■ What you will do ■
Set down, exactly and with no pictures, the line that contains "T2: NPN (B N_16, C" and all lines after it in the listing.

■ Data listing ■
-=-=-
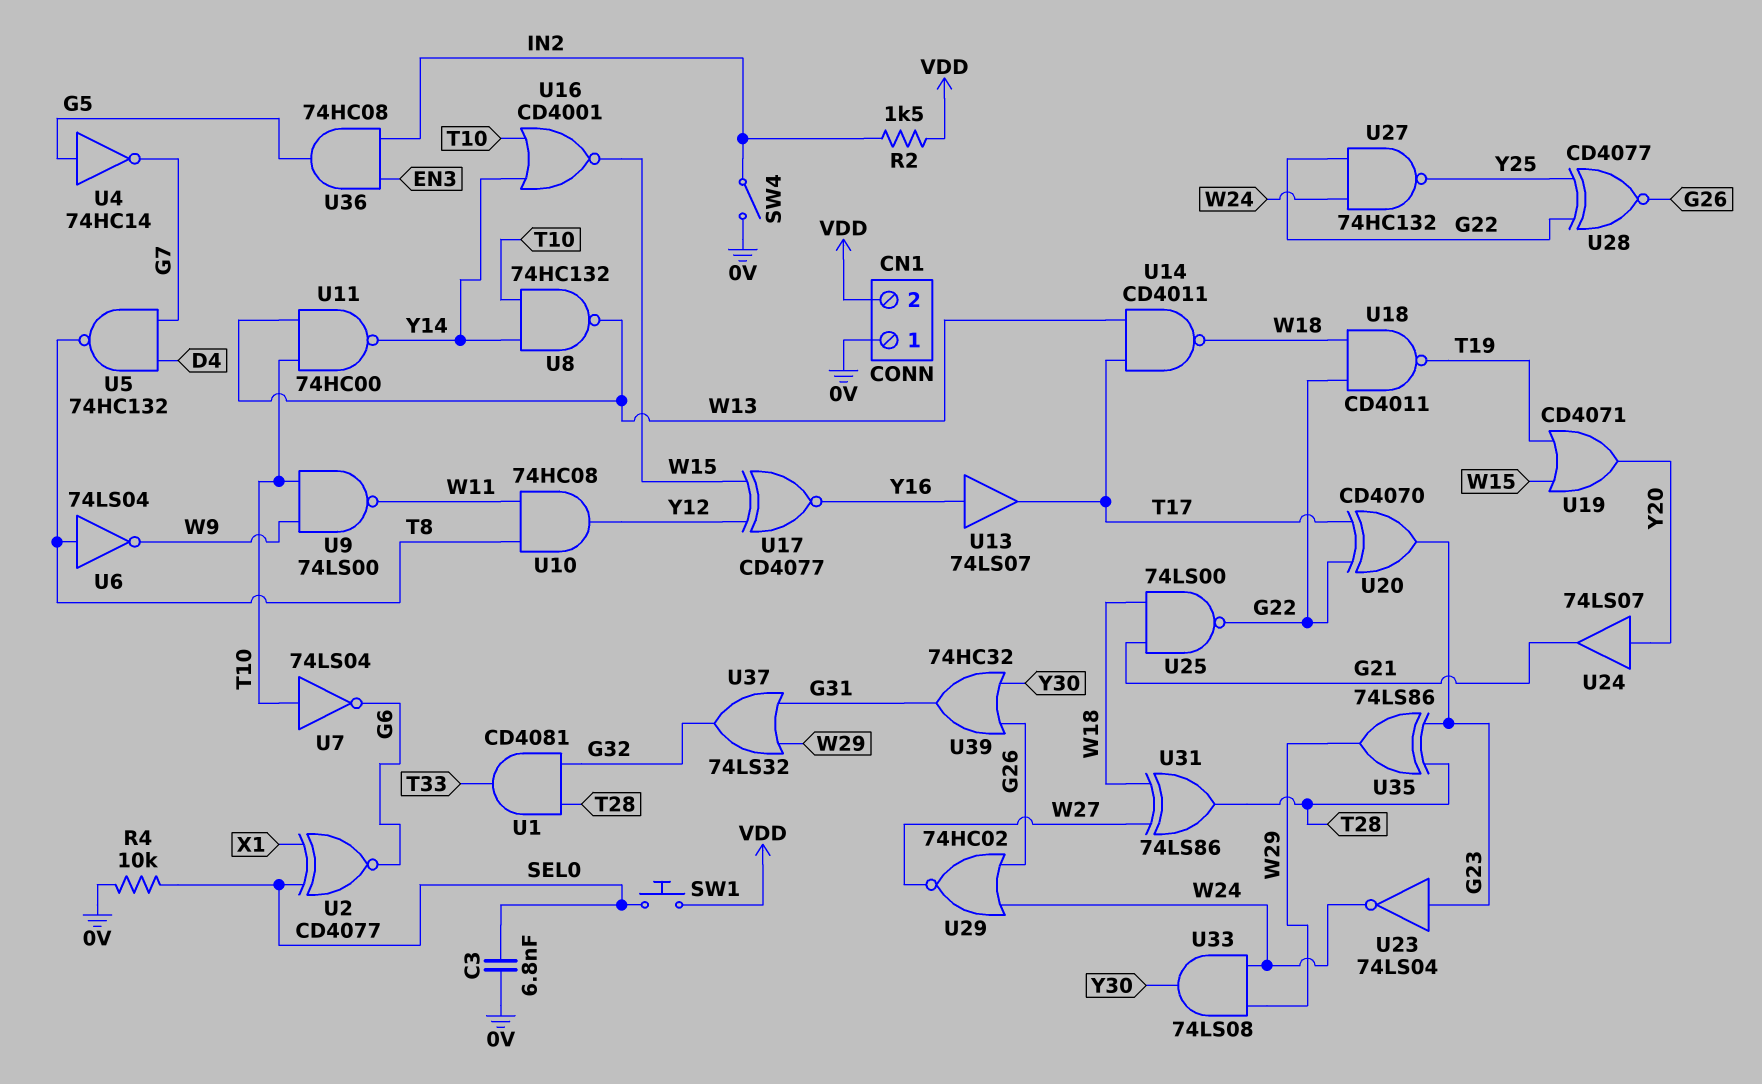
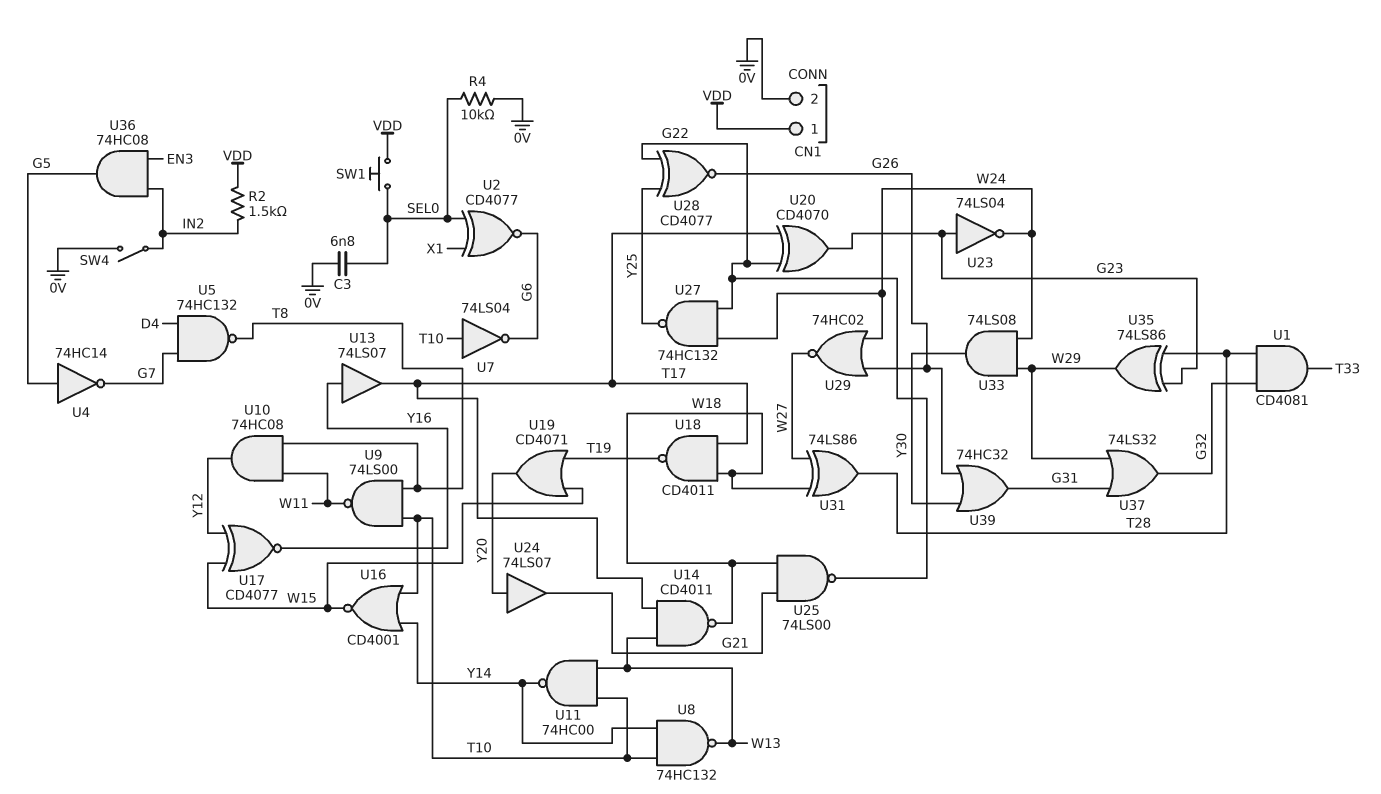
CN1 pin 1: 0V -> VDD
CN1 pin 2: VDD -> 0V
U6: NOT 74LS04 (in T8, out W9) -> none
U9: NAND 74LS00 (in T10, in W9, out W11) -> NAND 74LS00 (in T8, in T10, out W11)
U18: NAND CD4011 (in G22, in W18, out T19) -> NAND CD4011 (in T17, in W18, out T19)

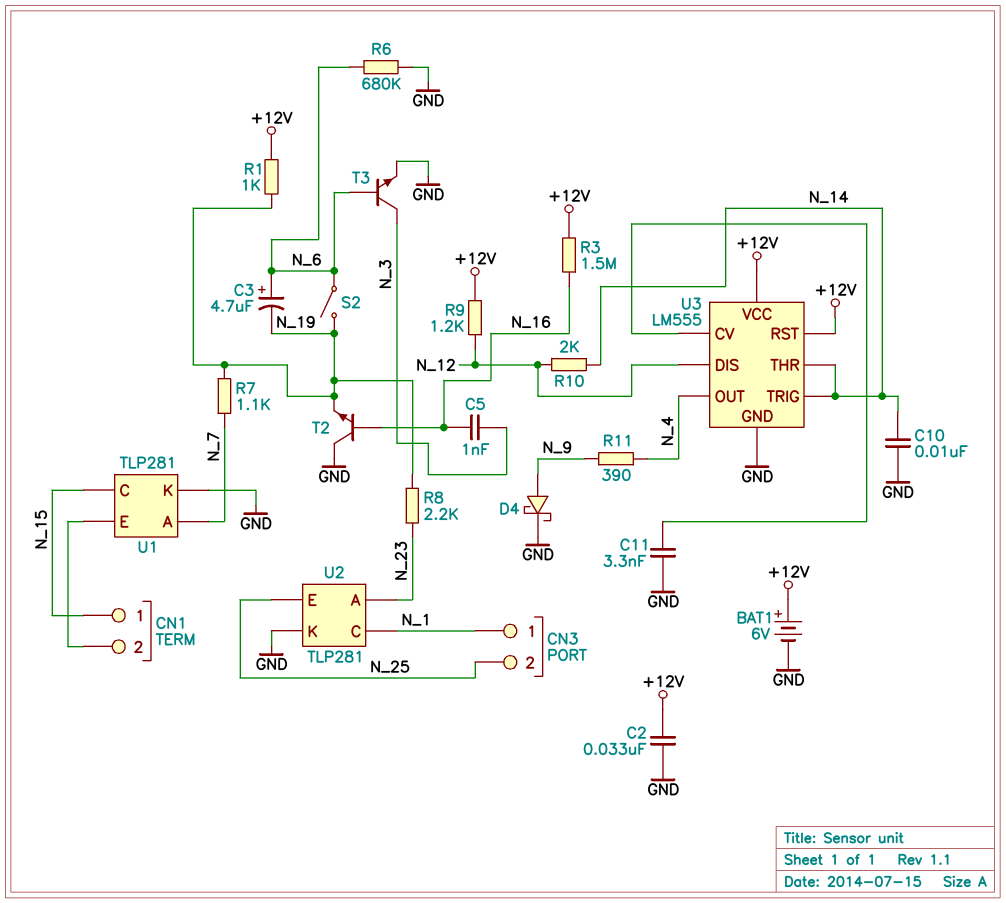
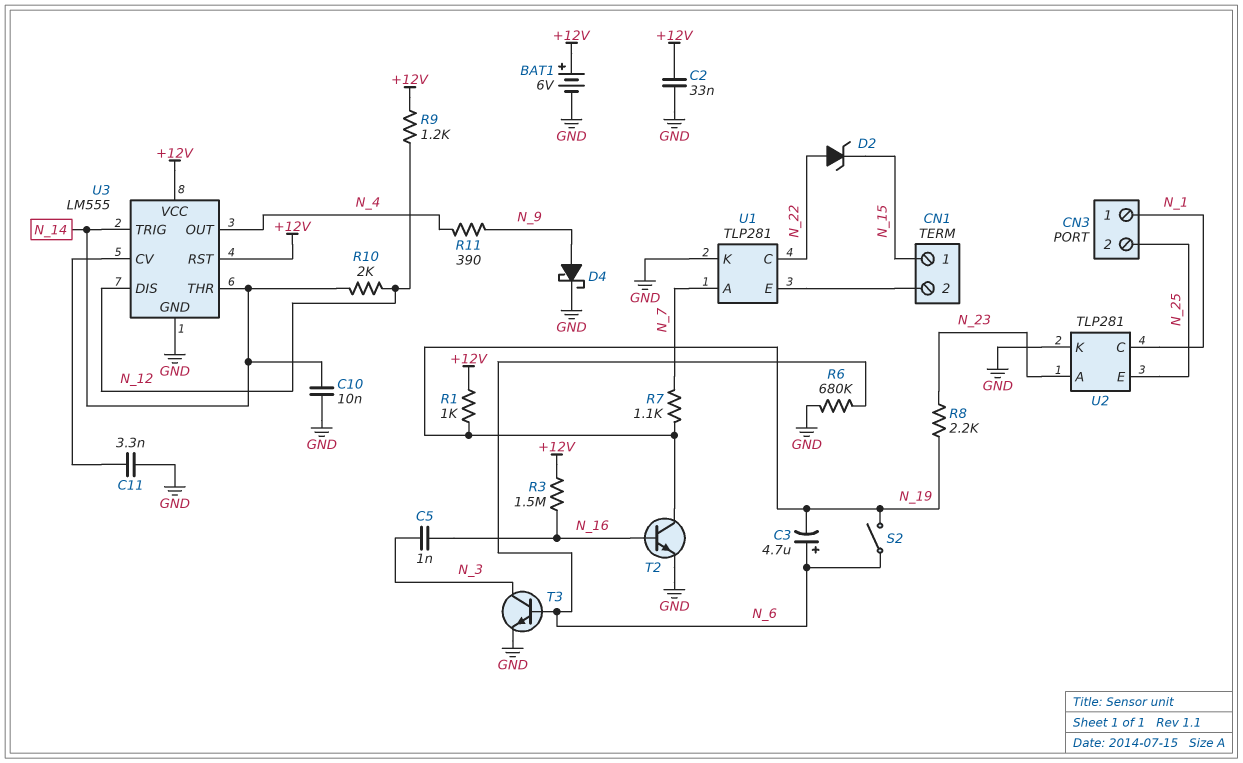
D2: none -> zener (A N_22, K N_15)
T2: NPN (B N_16, C GND, E N_19) -> NPN (B N_16, C N_19, E GND)
U1 pin C: N_15 -> N_22

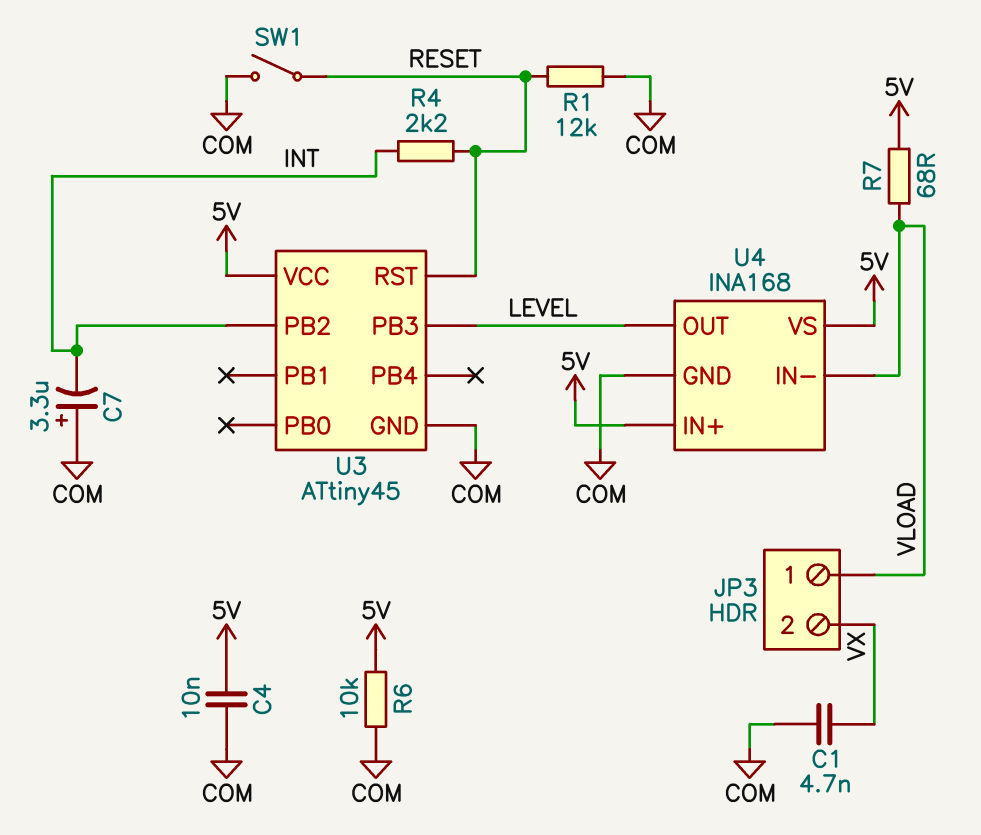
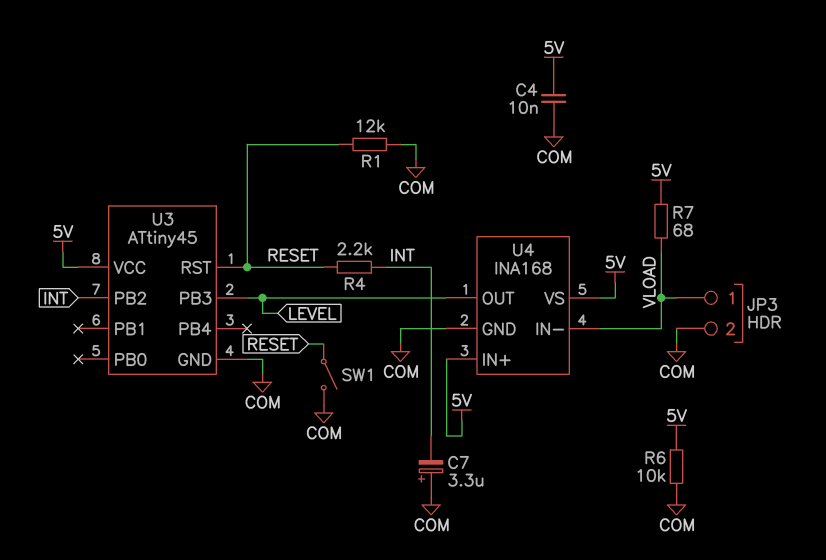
C1: 4.7nF (COM, VX) -> none
JP3 pin 2: VX -> COM

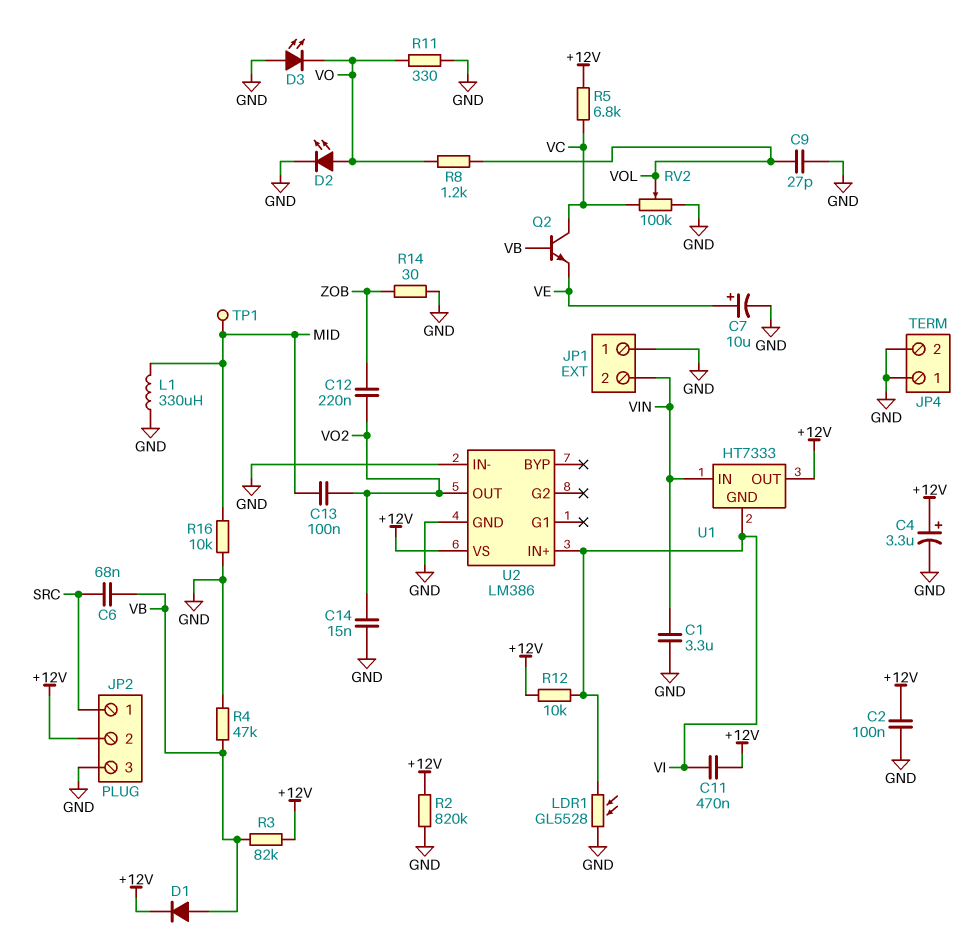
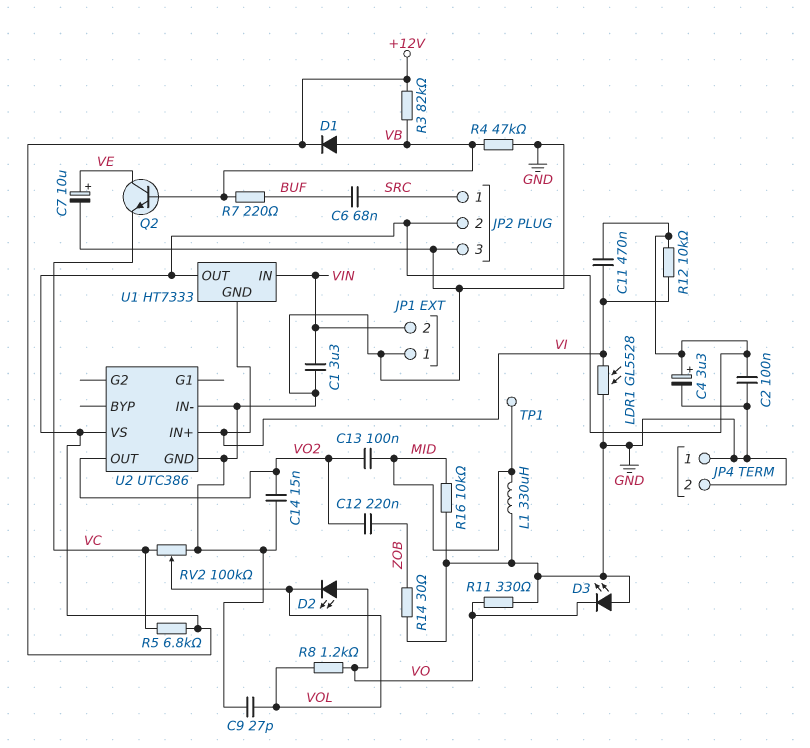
C6: 68nF (SRC, VB) -> 68nF (BUF, SRC)
D2: LED (A VO, K GND) -> LED (A VO, K VOL)
Q2: NPN (B VB, C VC, E VE) -> NPN (B VB, C VE, E VC)
R2: 820k (+12V, GND) -> none
R7: none -> 220 (BUF, VB)
U2: LM386 -> UTC386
-=-=-
■ Answer area ■
T2: NPN (B N_16, C GND, E N_19) -> NPN (B N_16, C N_19, E GND)
U1 pin C: N_15 -> N_22

C1: 4.7nF (COM, VX) -> none
JP3 pin 2: VX -> COM

C6: 68nF (SRC, VB) -> 68nF (BUF, SRC)
D2: LED (A VO, K GND) -> LED (A VO, K VOL)
Q2: NPN (B VB, C VC, E VE) -> NPN (B VB, C VE, E VC)
R2: 820k (+12V, GND) -> none
R7: none -> 220 (BUF, VB)
U2: LM386 -> UTC386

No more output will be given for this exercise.